Can you print the data below line for line, with no changes?
-- RECORDS SHOWN follows --
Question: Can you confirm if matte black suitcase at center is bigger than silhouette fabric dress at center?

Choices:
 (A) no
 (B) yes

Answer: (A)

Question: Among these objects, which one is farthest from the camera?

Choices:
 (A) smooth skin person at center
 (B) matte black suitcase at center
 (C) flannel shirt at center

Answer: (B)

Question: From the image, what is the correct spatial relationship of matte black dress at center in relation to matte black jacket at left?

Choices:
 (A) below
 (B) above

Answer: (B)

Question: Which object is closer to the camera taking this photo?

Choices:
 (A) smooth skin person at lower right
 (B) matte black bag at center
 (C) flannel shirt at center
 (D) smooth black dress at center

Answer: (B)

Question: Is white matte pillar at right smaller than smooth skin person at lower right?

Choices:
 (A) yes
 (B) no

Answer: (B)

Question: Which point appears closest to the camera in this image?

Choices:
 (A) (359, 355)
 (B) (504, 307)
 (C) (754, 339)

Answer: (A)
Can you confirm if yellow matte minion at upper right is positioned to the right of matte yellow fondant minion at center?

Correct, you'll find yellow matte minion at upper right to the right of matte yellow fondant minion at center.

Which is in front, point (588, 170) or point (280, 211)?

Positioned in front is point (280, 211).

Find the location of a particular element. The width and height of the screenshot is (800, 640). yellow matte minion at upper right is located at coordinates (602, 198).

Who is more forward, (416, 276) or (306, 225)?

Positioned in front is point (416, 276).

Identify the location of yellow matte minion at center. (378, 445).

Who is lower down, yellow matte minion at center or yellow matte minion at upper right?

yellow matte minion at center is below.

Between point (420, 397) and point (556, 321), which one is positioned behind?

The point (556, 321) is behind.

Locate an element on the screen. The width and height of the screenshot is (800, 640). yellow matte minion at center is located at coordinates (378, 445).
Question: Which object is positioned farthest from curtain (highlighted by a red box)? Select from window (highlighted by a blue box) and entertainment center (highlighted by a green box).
-- RECORDS SHOWN concluded --
WRITTEN ANSWER:
Question: Can you confirm if matte black suitcase at center is bigger than silhouette fabric dress at center?

Choices:
 (A) no
 (B) yes

Answer: (A)

Question: Among these objects, which one is farthest from the camera?

Choices:
 (A) smooth skin person at center
 (B) matte black suitcase at center
 (C) flannel shirt at center

Answer: (B)

Question: From the image, what is the correct spatial relationship of matte black dress at center in relation to matte black jacket at left?

Choices:
 (A) below
 (B) above

Answer: (B)

Question: Which object is closer to the camera taking this photo?

Choices:
 (A) smooth skin person at lower right
 (B) matte black bag at center
 (C) flannel shirt at center
 (D) smooth black dress at center

Answer: (B)

Question: Is white matte pillar at right smaller than smooth skin person at lower right?

Choices:
 (A) yes
 (B) no

Answer: (B)

Question: Which point appears closest to the camera in this image?

Choices:
 (A) (359, 355)
 (B) (504, 307)
 (C) (754, 339)

Answer: (A)
Can you confirm if yellow matte minion at upper right is positioned to the right of matte yellow fondant minion at center?

Correct, you'll find yellow matte minion at upper right to the right of matte yellow fondant minion at center.

Which is in front, point (588, 170) or point (280, 211)?

Positioned in front is point (280, 211).

Find the location of a particular element. The width and height of the screenshot is (800, 640). yellow matte minion at upper right is located at coordinates (602, 198).

Who is more forward, (416, 276) or (306, 225)?

Positioned in front is point (416, 276).

Identify the location of yellow matte minion at center. (378, 445).

Who is lower down, yellow matte minion at center or yellow matte minion at upper right?

yellow matte minion at center is below.

Between point (420, 397) and point (556, 321), which one is positioned behind?

The point (556, 321) is behind.

Locate an element on the screen. The width and height of the screenshot is (800, 640). yellow matte minion at center is located at coordinates (378, 445).
Question: Which object is positioned farthest from curtain (highlighted by a red box)? Select from window (highlighted by a blue box) and entertainment center (highlighted by a green box).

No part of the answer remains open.